- _WHAT IS ASKED_
Print every line of text in the data below without changing a word, and leave out the pictures.

- _MATERIAL FOR THIS EXERCISE_
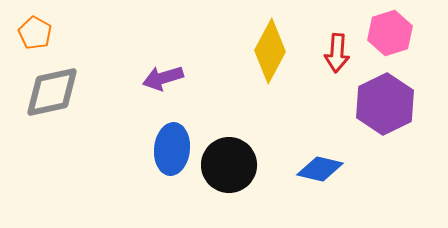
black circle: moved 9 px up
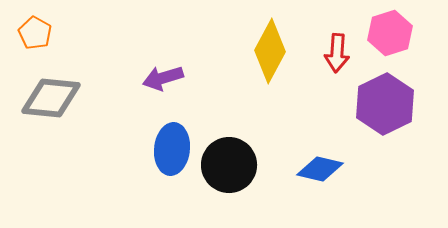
gray diamond: moved 1 px left, 6 px down; rotated 18 degrees clockwise
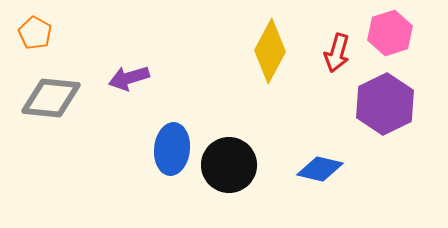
red arrow: rotated 12 degrees clockwise
purple arrow: moved 34 px left
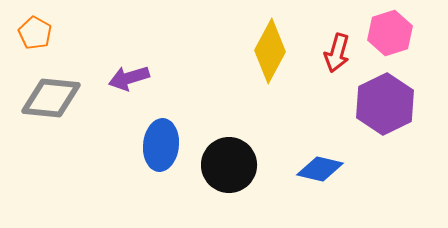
blue ellipse: moved 11 px left, 4 px up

- _FULL SOLUTION_
black circle: moved 9 px up
gray diamond: moved 1 px left, 6 px down; rotated 18 degrees clockwise
red arrow: rotated 12 degrees clockwise
purple arrow: moved 34 px left
blue ellipse: moved 11 px left, 4 px up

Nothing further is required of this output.